▸ **AIM OF THE EXERCISE**: Within this listing, how many lines include the word "gone"? Only the number should be given.

▸ **SUPPLIED DATA**:
■ ■ ■

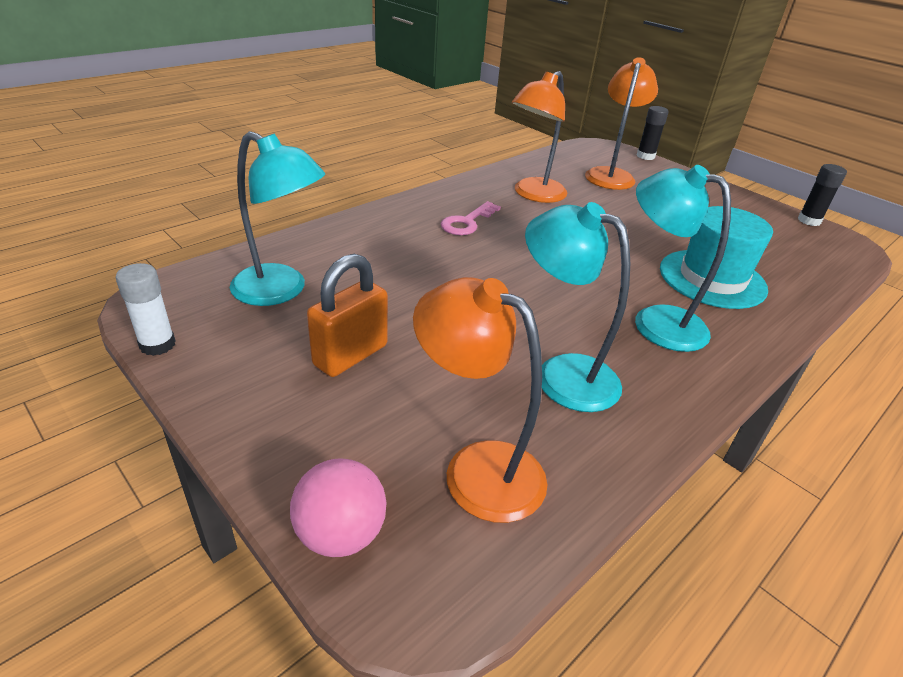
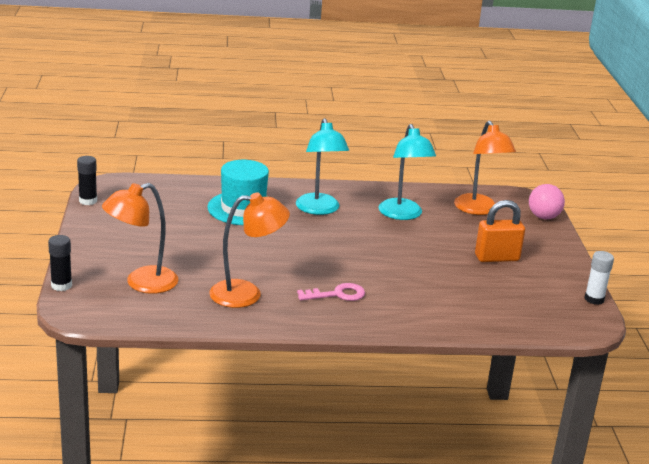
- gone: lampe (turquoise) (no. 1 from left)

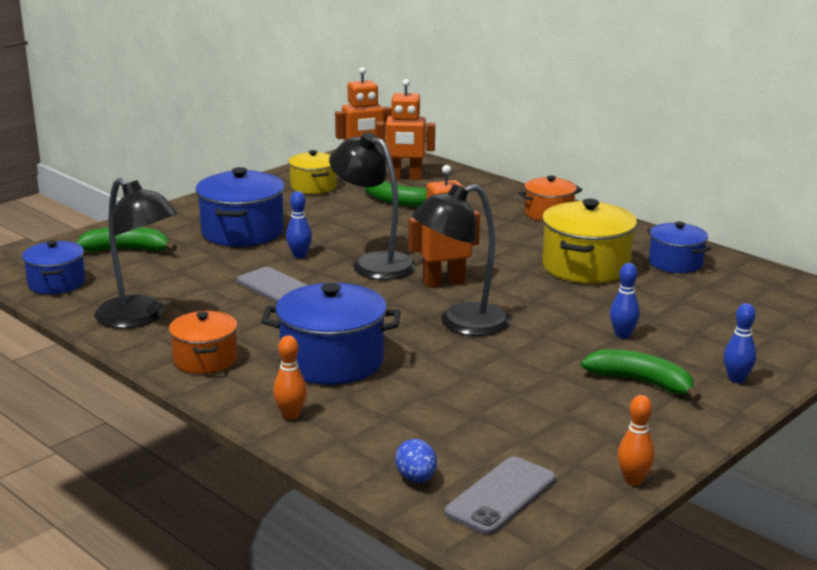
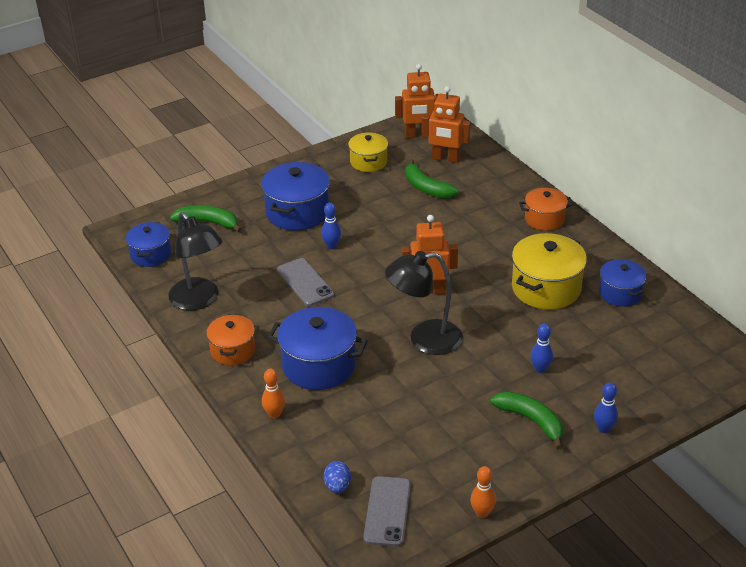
- rotated: téléphone (gris) (no. 2 from left) 45 degrees counterclockwise
- gone: lampe (noir) (no. 2 from left)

■ ■ ■

▸ **ANSWER**: 2